Data segment:
——

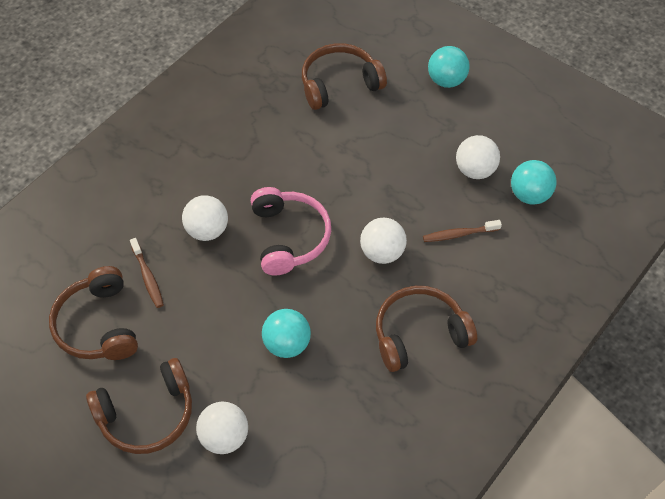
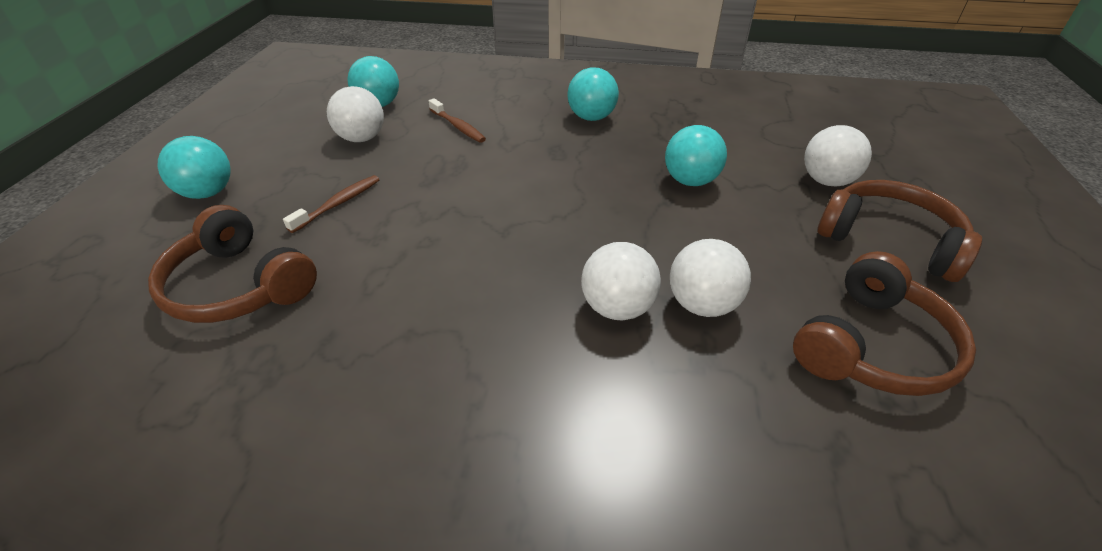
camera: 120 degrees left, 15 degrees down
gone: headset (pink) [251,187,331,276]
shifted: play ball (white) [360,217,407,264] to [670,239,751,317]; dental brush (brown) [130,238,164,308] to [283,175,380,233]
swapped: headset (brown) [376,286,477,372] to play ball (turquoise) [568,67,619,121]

——

What to produce: State the number of lines in the data that carry "play", and add nothing to it.

Result: 2